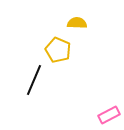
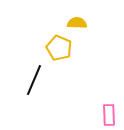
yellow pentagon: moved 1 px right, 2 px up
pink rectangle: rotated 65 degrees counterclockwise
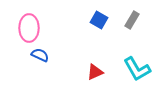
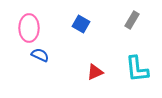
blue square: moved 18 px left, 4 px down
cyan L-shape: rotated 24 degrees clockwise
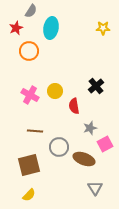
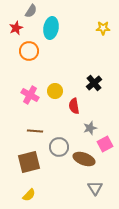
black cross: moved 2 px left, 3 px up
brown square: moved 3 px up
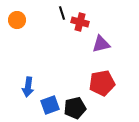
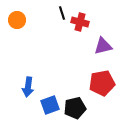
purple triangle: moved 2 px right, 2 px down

--

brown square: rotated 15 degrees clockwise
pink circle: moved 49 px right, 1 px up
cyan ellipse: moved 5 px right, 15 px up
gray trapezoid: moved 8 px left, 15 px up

* REQUIRED WORK
Filter the records for lines containing the word "square" and copy each one.

* WRITTEN REPLY
blue square: moved 18 px left, 4 px down
brown square: moved 3 px up
brown square: rotated 15 degrees clockwise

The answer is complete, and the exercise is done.